▶ **YOUR GOAL**:
Reproduce the following records exactly from the line containing "(276, 149) = (228, 146): black" onward, ending with the last line and including it.

┌────────

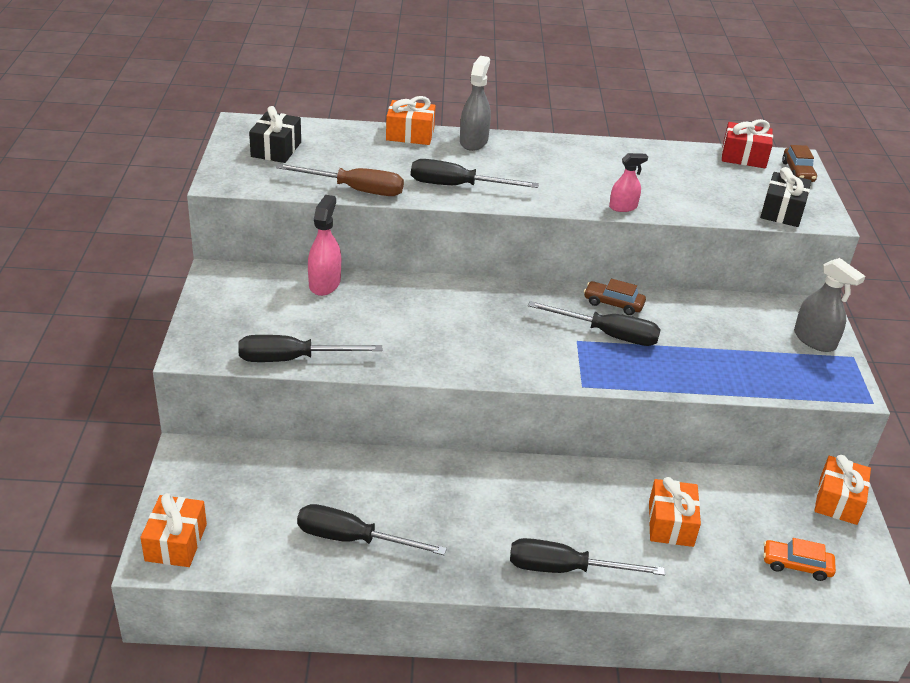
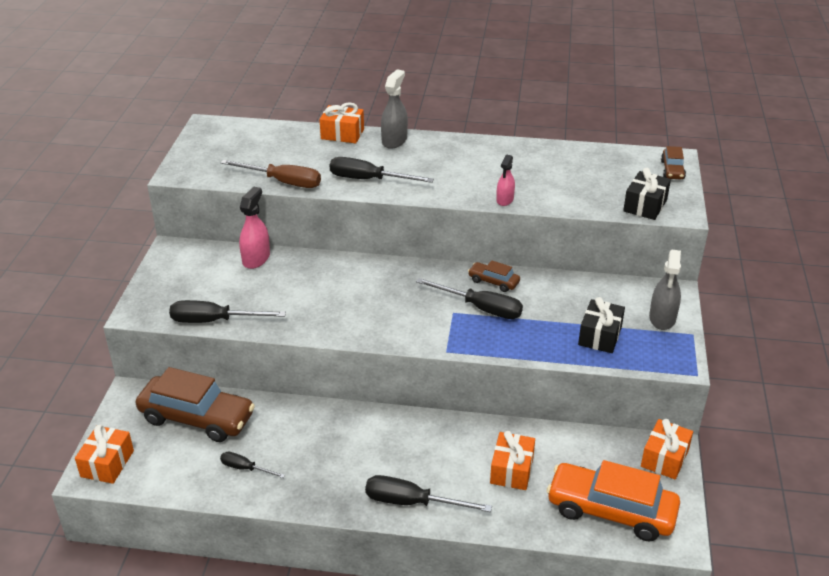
camera: 10 degrees right, 0 degrees up
(276, 149) = (228, 146): black gift -> black gift (600, 336)
(277, 480) = (197, 418): none -> brown car
(352, 539) = (245, 468): black screwdriver -> black screwdriver, size x0.57
(623, 207) = (505, 200): pink spray bottle -> pink spray bottle turned 120 degrees clockwise
(743, 157) = (628, 155): red gift -> none
(796, 565) = (611, 510): orange car -> orange car, size x2.12
(814, 340) = (662, 318): grey spray bottle -> grey spray bottle turned 45 degrees clockwise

└────────

▶ **REPLY**:
(276, 149) = (228, 146): black gift -> black gift (600, 336)
(277, 480) = (197, 418): none -> brown car
(352, 539) = (245, 468): black screwdriver -> black screwdriver, size x0.57
(623, 207) = (505, 200): pink spray bottle -> pink spray bottle turned 120 degrees clockwise
(743, 157) = (628, 155): red gift -> none
(796, 565) = (611, 510): orange car -> orange car, size x2.12
(814, 340) = (662, 318): grey spray bottle -> grey spray bottle turned 45 degrees clockwise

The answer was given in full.